>>>
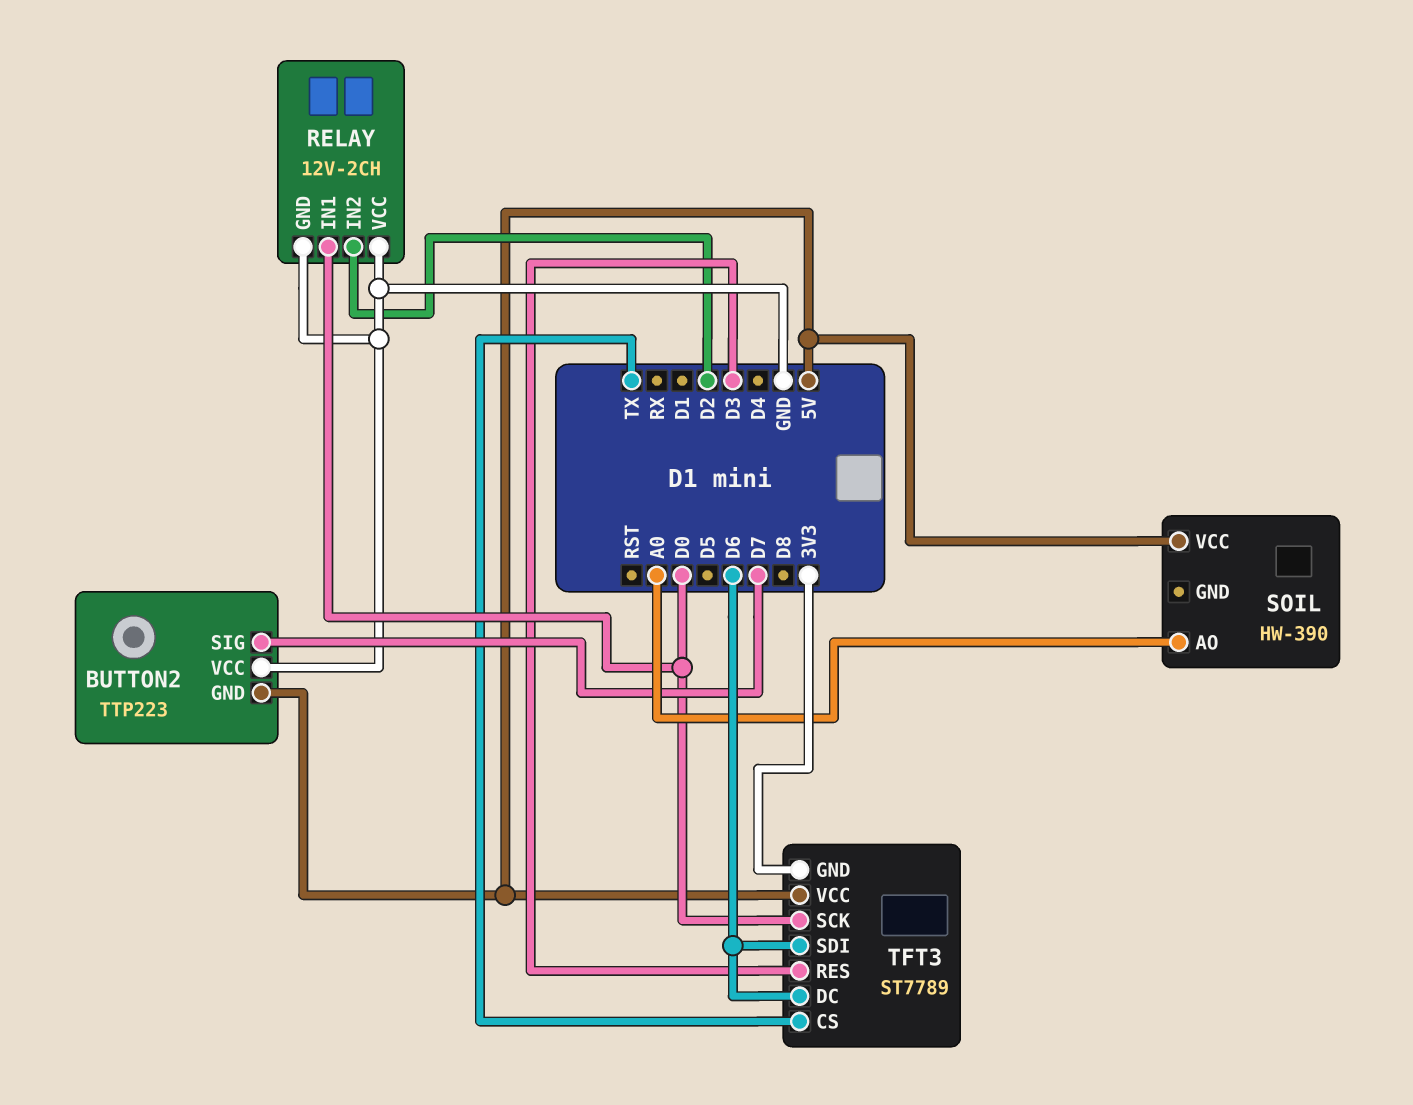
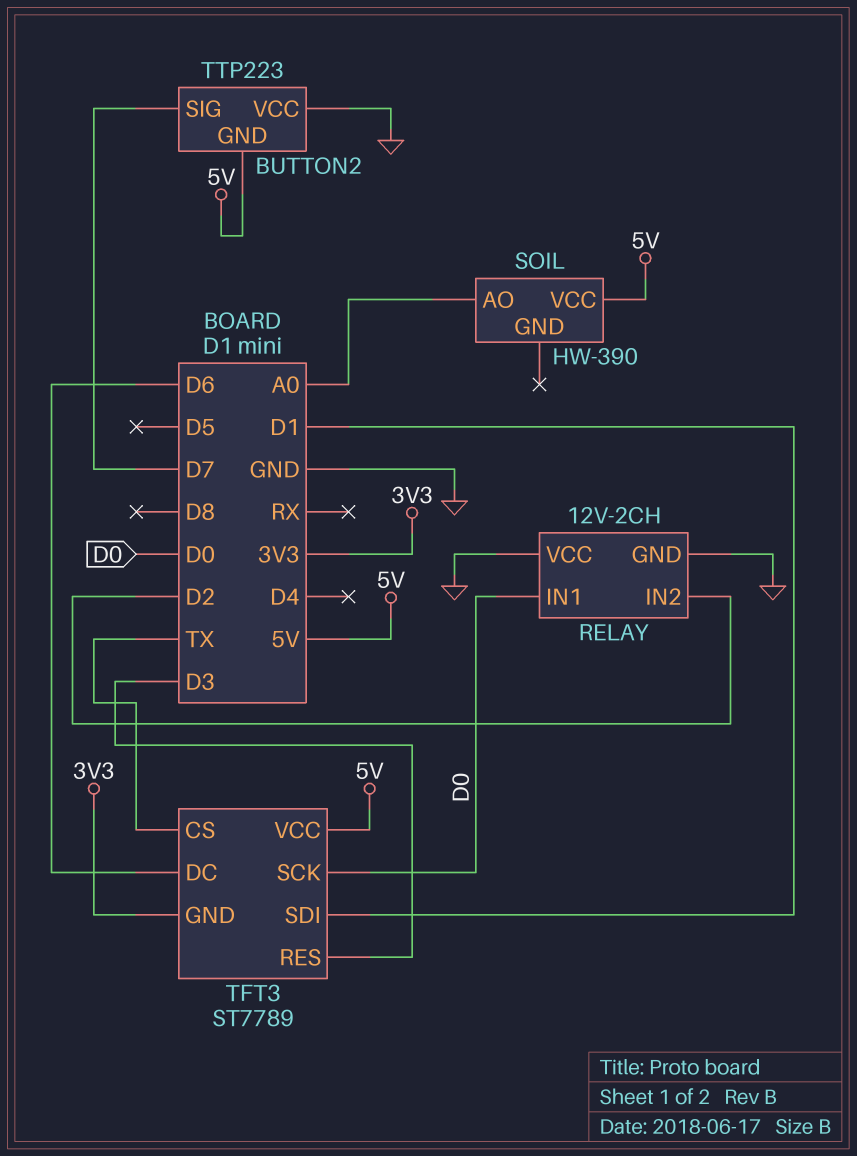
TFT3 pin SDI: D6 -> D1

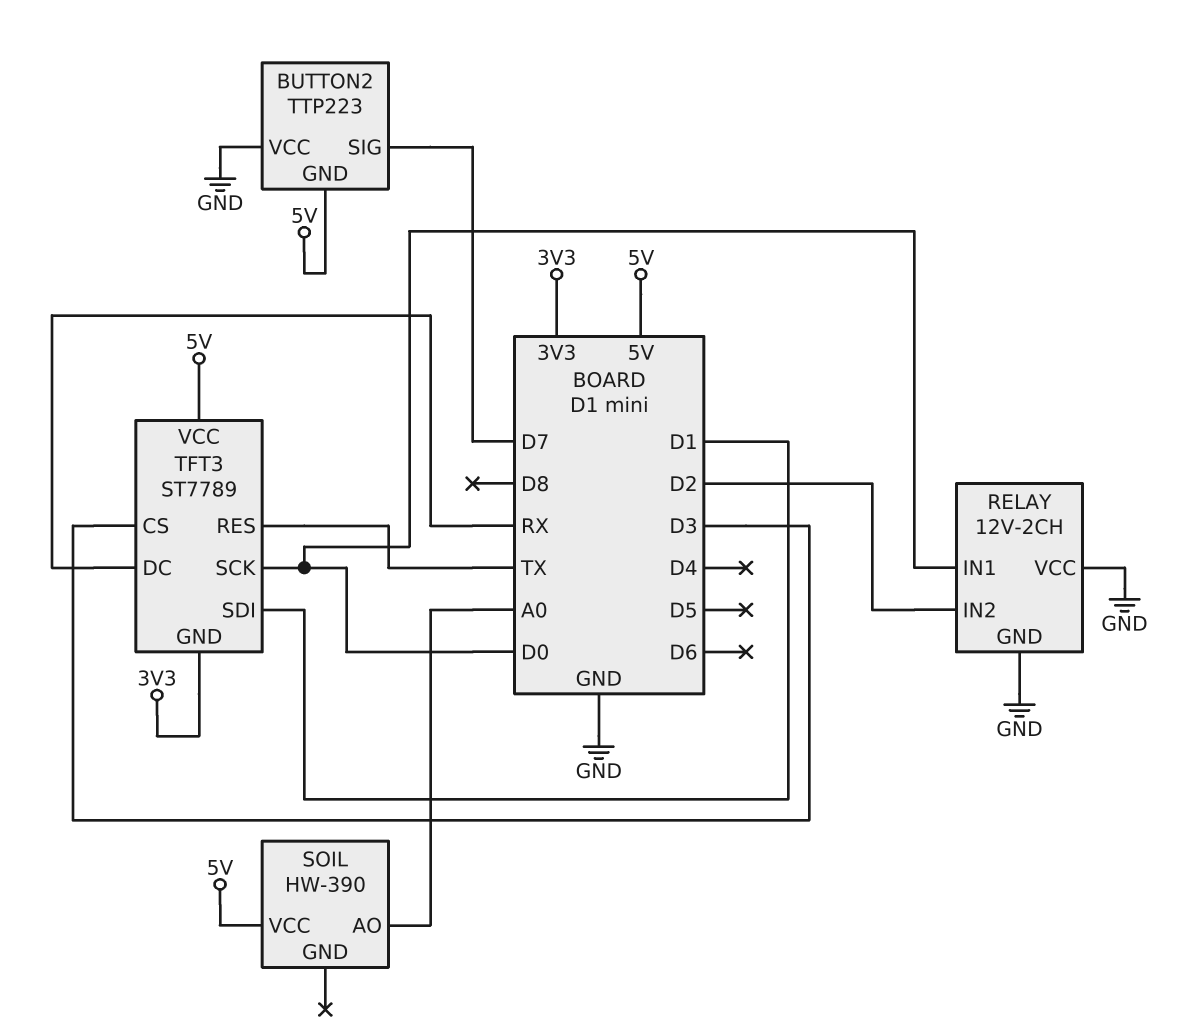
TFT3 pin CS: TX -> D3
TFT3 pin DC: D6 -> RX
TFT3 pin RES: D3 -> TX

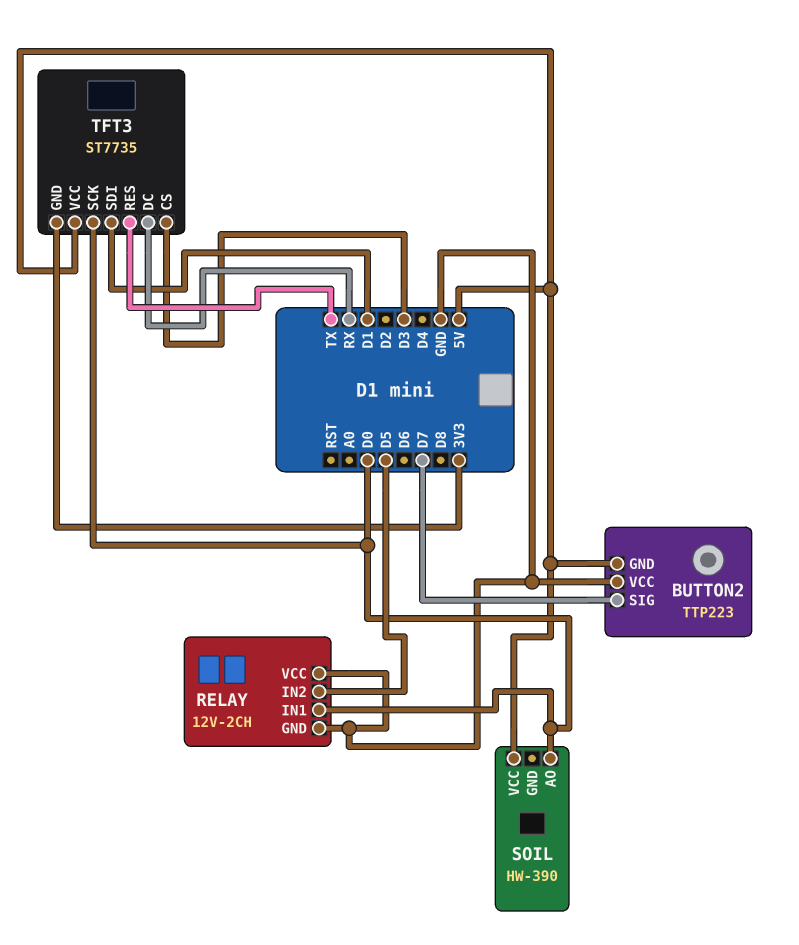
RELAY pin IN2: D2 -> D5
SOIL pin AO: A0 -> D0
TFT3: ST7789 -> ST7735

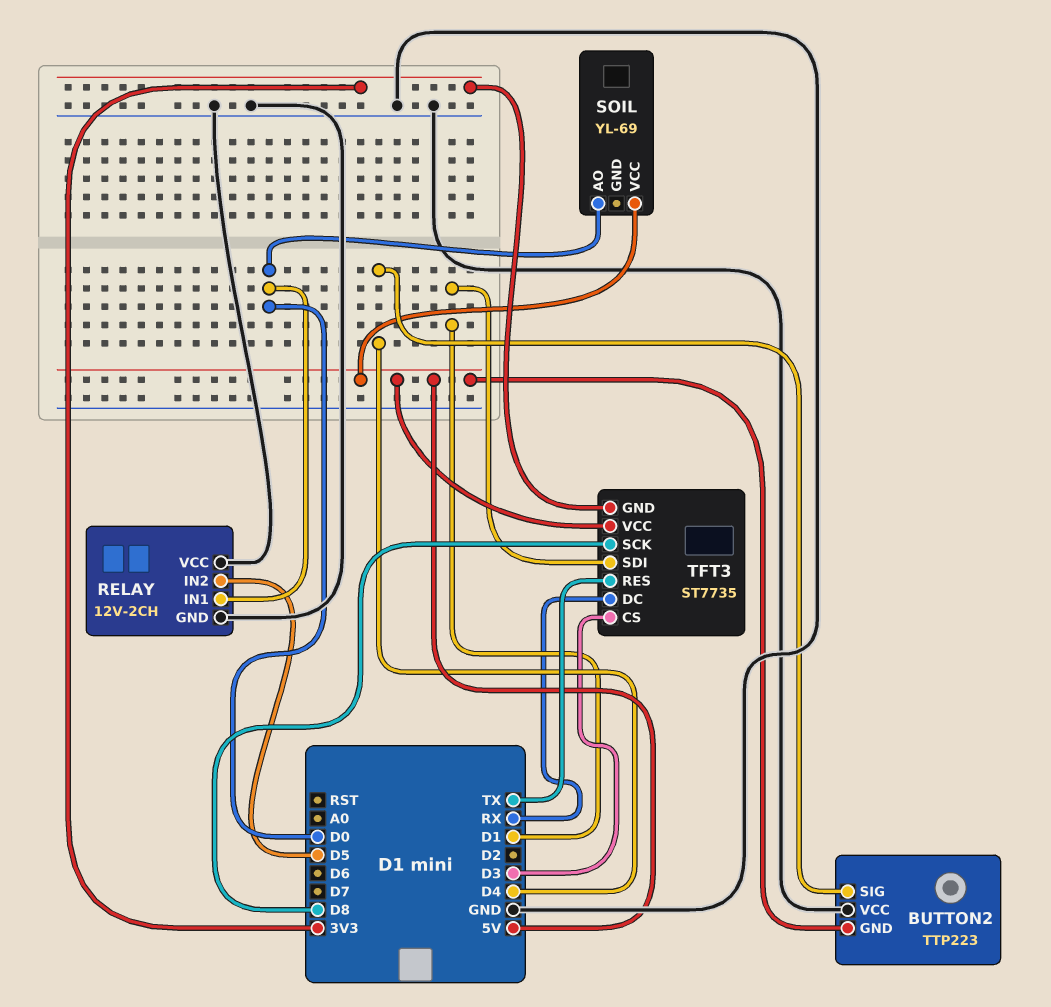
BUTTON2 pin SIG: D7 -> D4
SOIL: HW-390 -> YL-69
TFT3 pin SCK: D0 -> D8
<<<
▸ **ACTIVITY**
Because pictures are not wanted, give every entry above again exactly without them.

▸ **RESULT OF THE EXERCISE**
TFT3 pin SDI: D6 -> D1

TFT3 pin CS: TX -> D3
TFT3 pin DC: D6 -> RX
TFT3 pin RES: D3 -> TX

RELAY pin IN2: D2 -> D5
SOIL pin AO: A0 -> D0
TFT3: ST7789 -> ST7735

BUTTON2 pin SIG: D7 -> D4
SOIL: HW-390 -> YL-69
TFT3 pin SCK: D0 -> D8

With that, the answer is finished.